*** Begin section ***
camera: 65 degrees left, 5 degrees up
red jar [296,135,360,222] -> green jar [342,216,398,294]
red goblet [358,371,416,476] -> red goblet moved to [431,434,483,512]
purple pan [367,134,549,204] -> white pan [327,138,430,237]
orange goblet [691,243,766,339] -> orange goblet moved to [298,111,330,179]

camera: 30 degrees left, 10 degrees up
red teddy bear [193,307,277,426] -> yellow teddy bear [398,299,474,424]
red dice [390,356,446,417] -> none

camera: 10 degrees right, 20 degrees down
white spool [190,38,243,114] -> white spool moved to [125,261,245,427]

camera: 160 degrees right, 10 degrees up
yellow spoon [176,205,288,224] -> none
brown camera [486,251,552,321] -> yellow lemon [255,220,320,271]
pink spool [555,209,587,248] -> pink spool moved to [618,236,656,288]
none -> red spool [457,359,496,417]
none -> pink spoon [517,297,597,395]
*** End section ***
*** Begin section ***
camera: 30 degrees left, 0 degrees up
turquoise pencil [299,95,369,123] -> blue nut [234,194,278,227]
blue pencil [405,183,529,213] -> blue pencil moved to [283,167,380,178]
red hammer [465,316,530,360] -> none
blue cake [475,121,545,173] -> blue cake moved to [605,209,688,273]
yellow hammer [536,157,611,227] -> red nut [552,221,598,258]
*** End section ***
* _Task item_
Could you restate, word for word, the lines above from the one with "blue pencil [405,183,529,213]" to the one with "yellow hammer [536,157,611,227]", both included?

* _Answer section_
blue pencil [405,183,529,213] -> blue pencil moved to [283,167,380,178]
red hammer [465,316,530,360] -> none
blue cake [475,121,545,173] -> blue cake moved to [605,209,688,273]
yellow hammer [536,157,611,227] -> red nut [552,221,598,258]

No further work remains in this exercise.